◆ What is expected ◆
The pictures are to be dropped, and the records below are to be restated word for word.
**** Input for this task ****
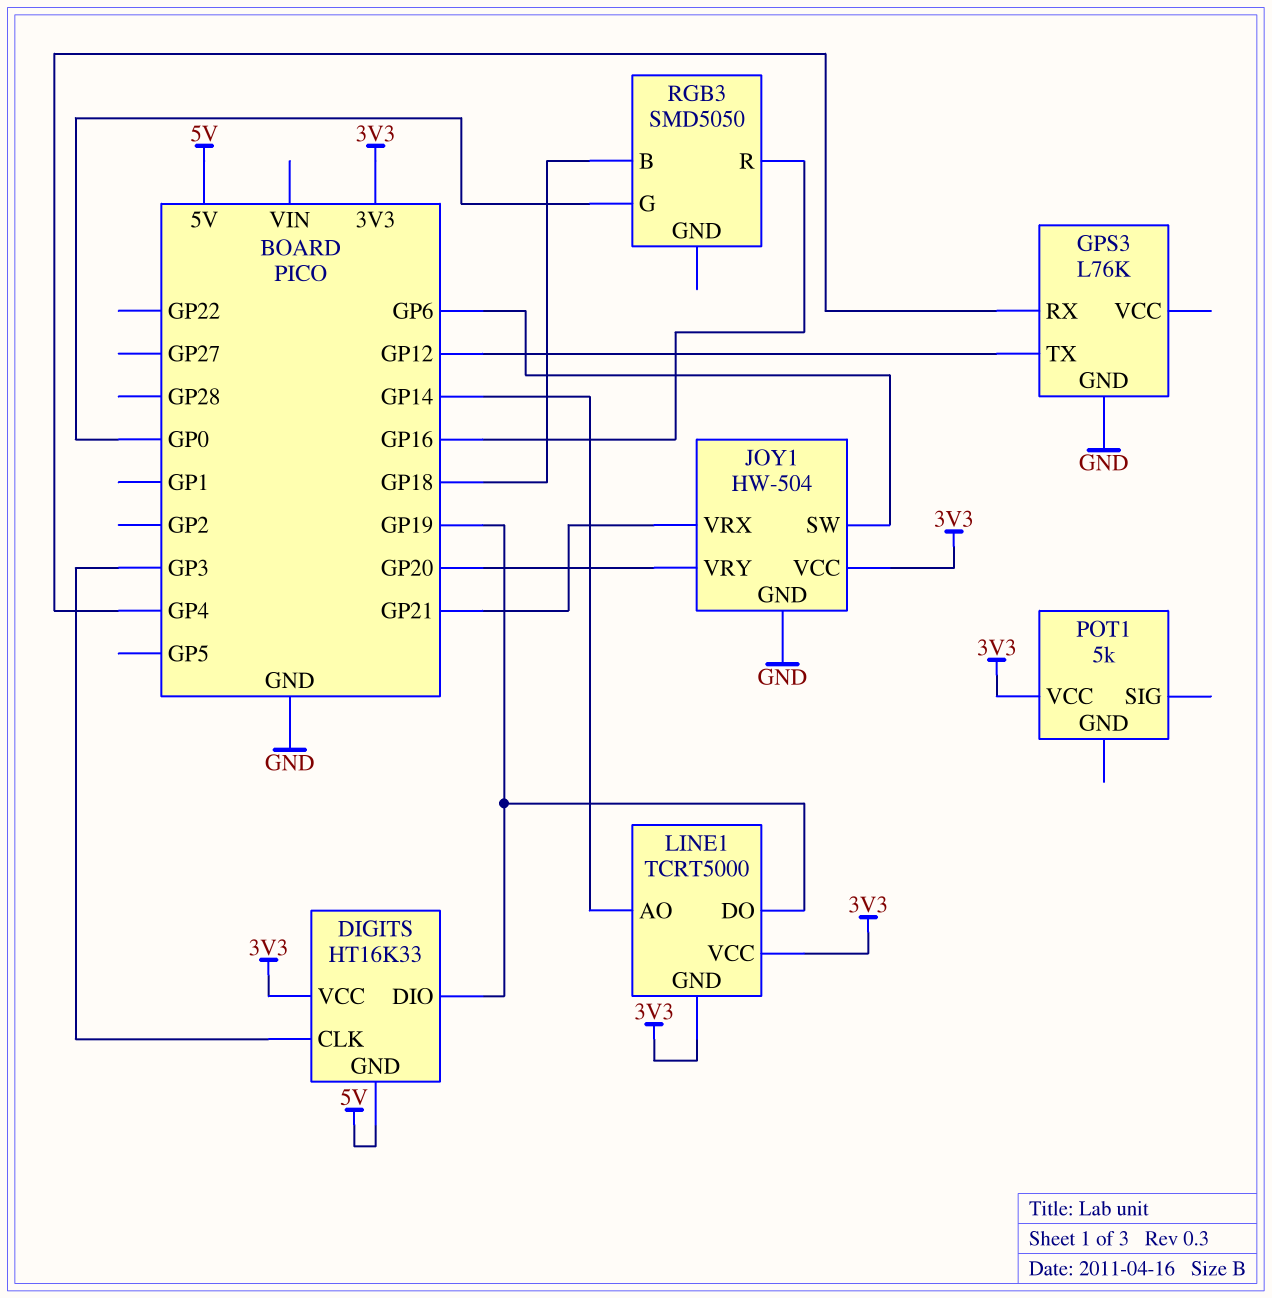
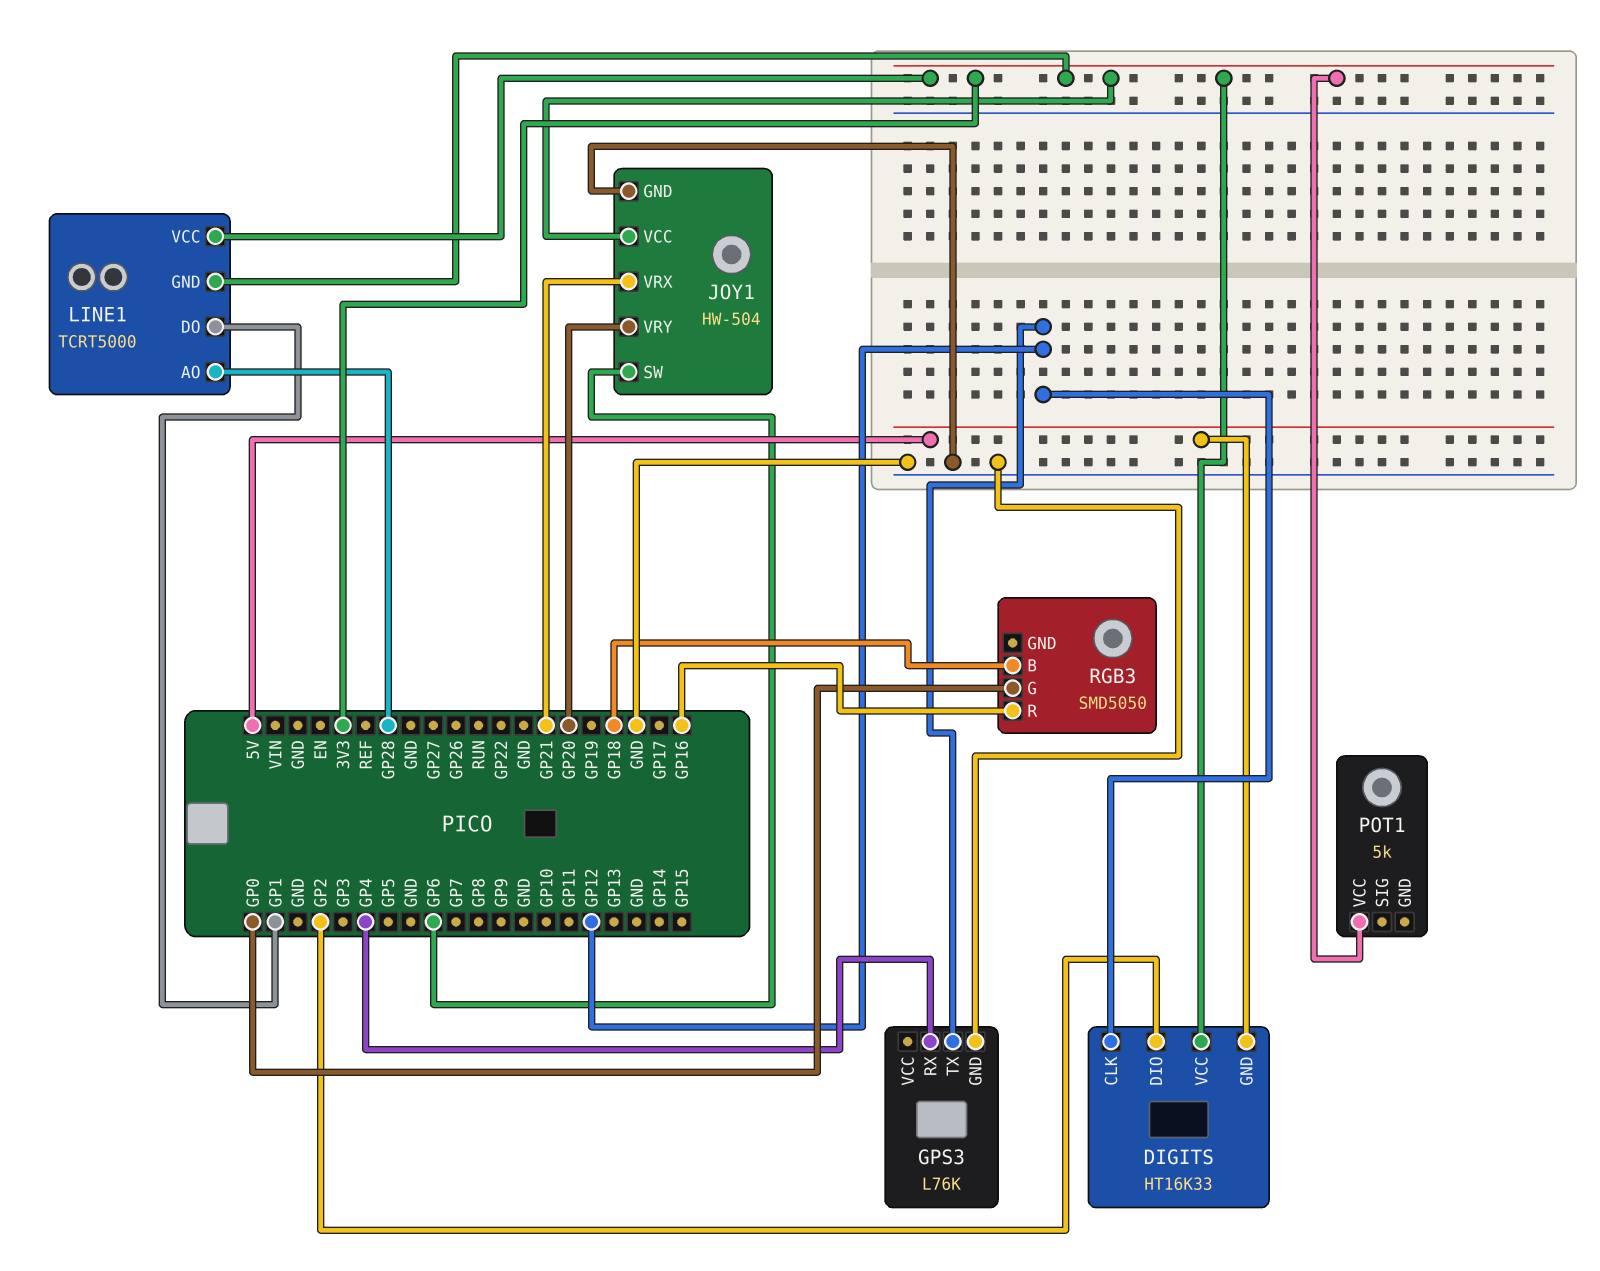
DIGITS pin CLK: GP3 -> GP12
DIGITS pin DIO: GP19 -> GP2
LINE1 pin AO: GP14 -> GP28
LINE1 pin DO: GP19 -> GP1

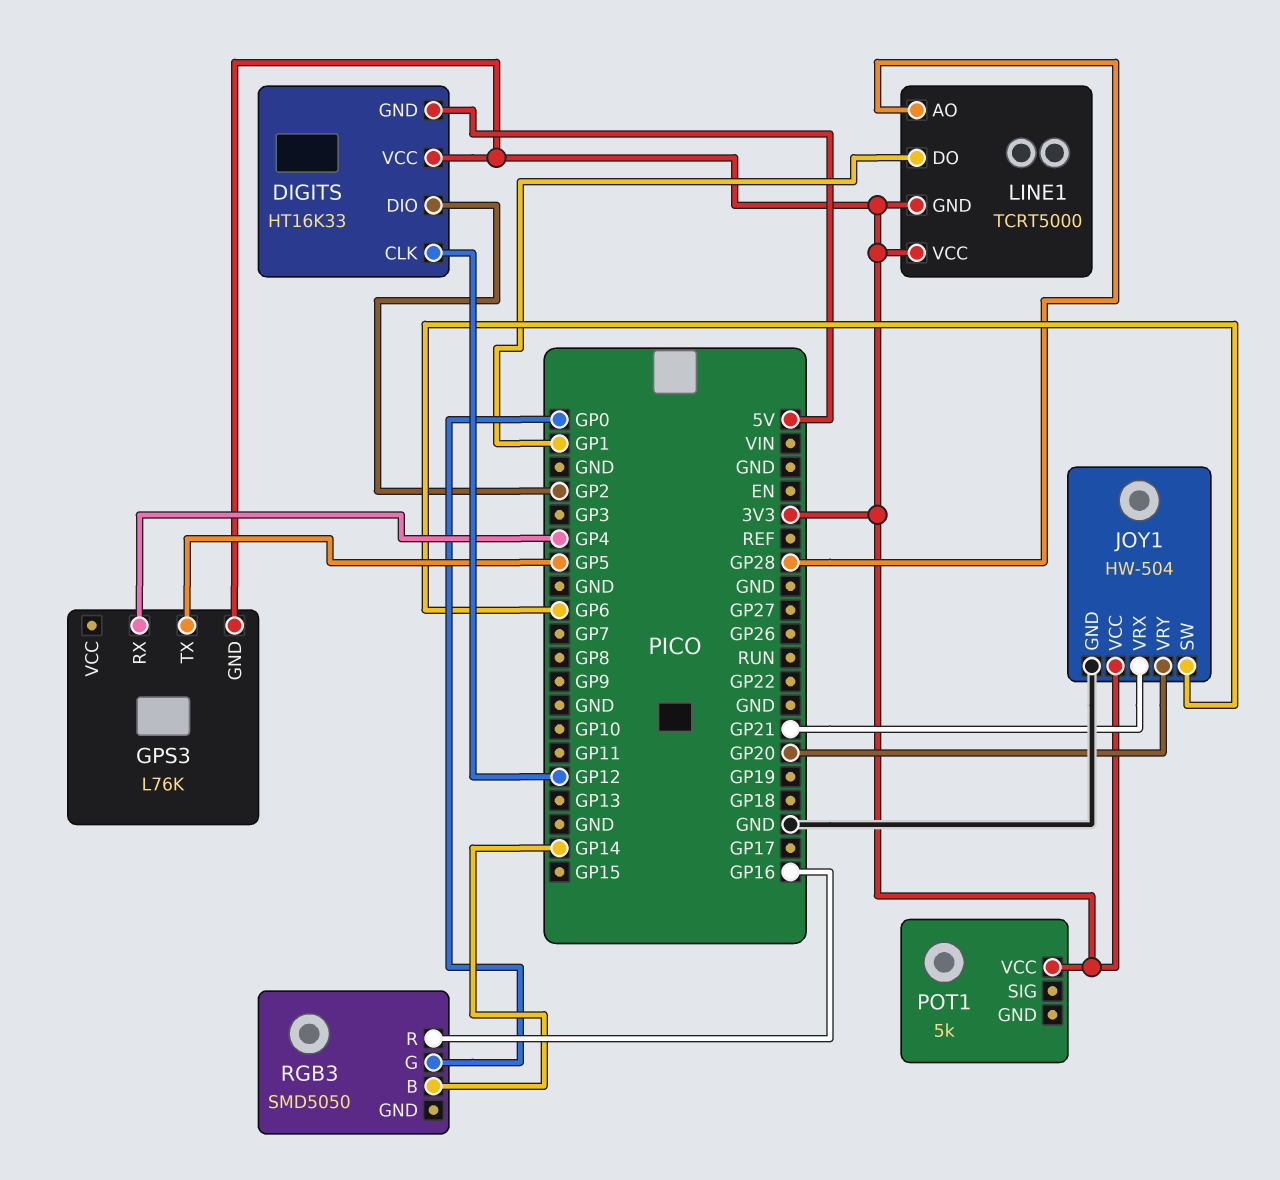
GPS3 pin GND: GND -> 3V3
GPS3 pin TX: GP12 -> GP5
RGB3 pin B: GP18 -> GP14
****
◆ Exercise response ◆
DIGITS pin CLK: GP3 -> GP12
DIGITS pin DIO: GP19 -> GP2
LINE1 pin AO: GP14 -> GP28
LINE1 pin DO: GP19 -> GP1

GPS3 pin GND: GND -> 3V3
GPS3 pin TX: GP12 -> GP5
RGB3 pin B: GP18 -> GP14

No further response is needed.